Working data:
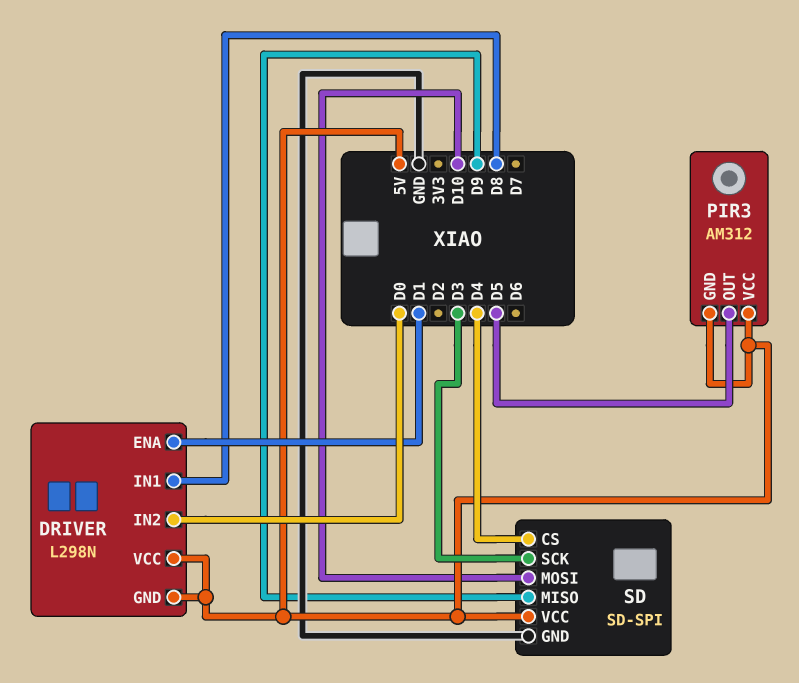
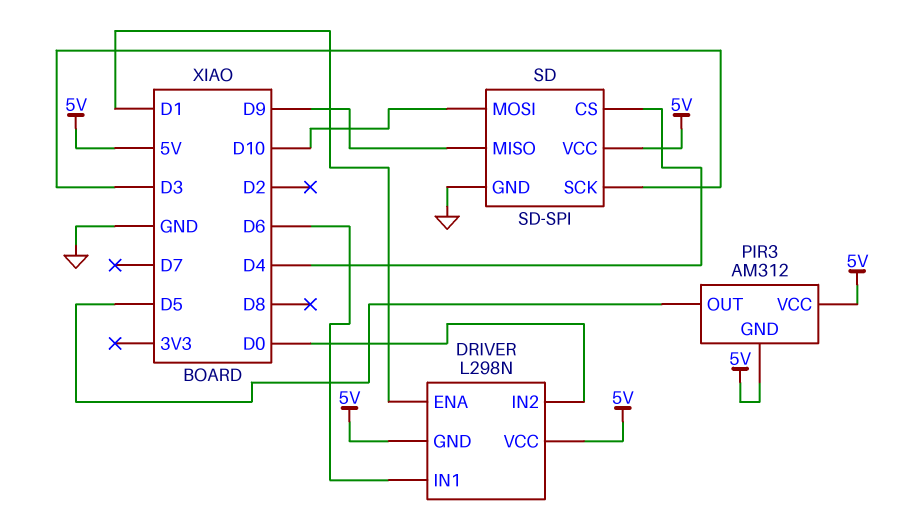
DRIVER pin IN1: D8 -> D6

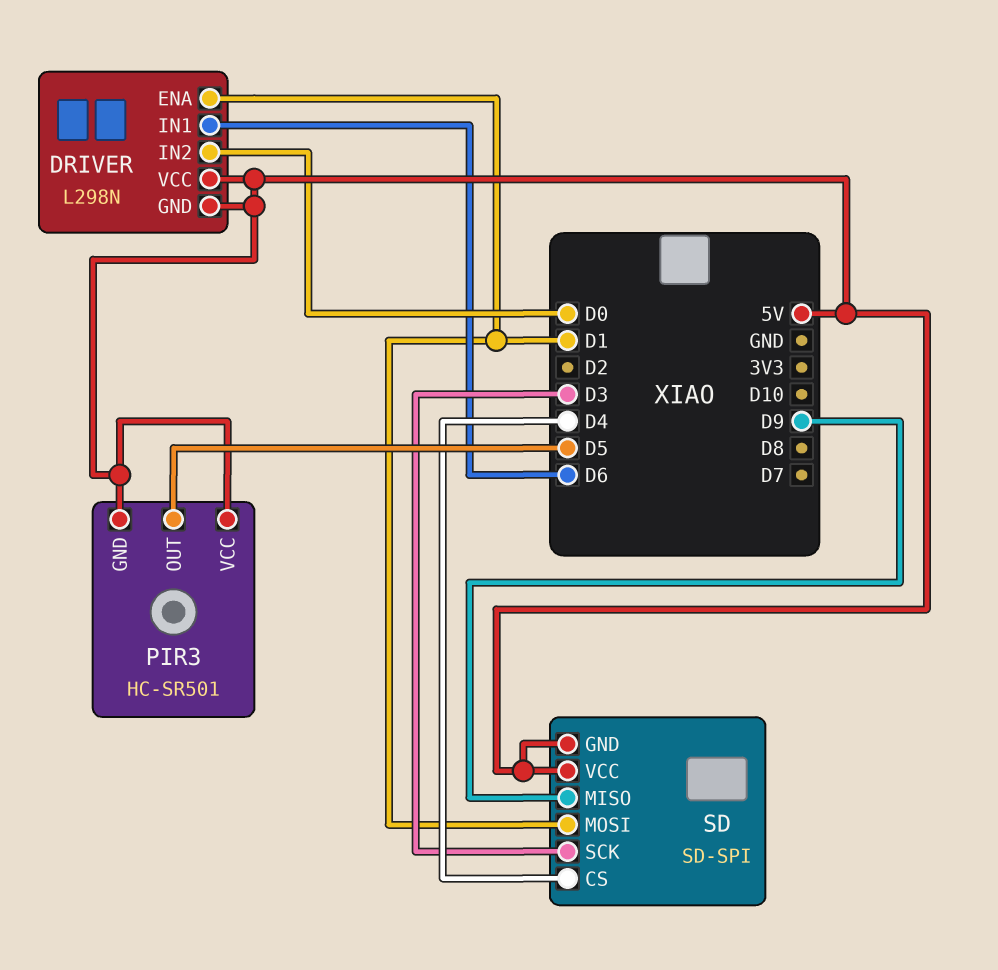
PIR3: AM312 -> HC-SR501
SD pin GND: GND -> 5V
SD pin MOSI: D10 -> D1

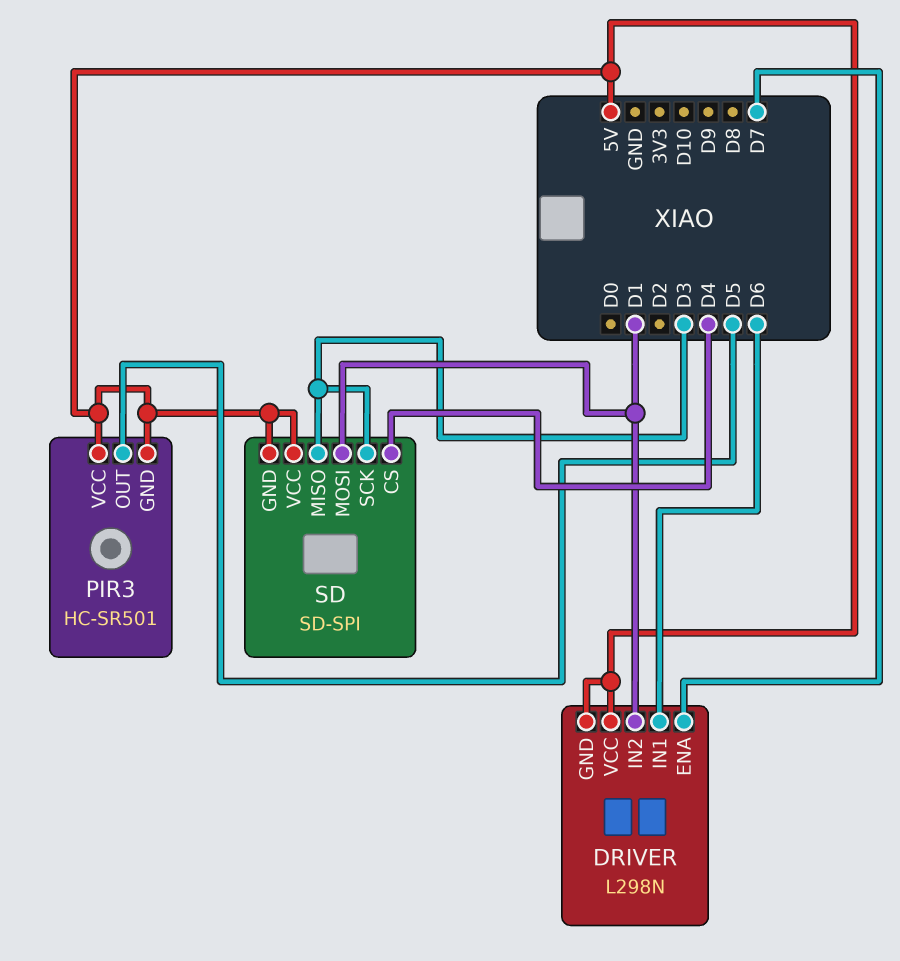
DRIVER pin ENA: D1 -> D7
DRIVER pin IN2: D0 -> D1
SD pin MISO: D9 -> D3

Prompt: Please write out the entire listing above exactly, but leave the pictures out.

Result:
DRIVER pin IN1: D8 -> D6

PIR3: AM312 -> HC-SR501
SD pin GND: GND -> 5V
SD pin MOSI: D10 -> D1

DRIVER pin ENA: D1 -> D7
DRIVER pin IN2: D0 -> D1
SD pin MISO: D9 -> D3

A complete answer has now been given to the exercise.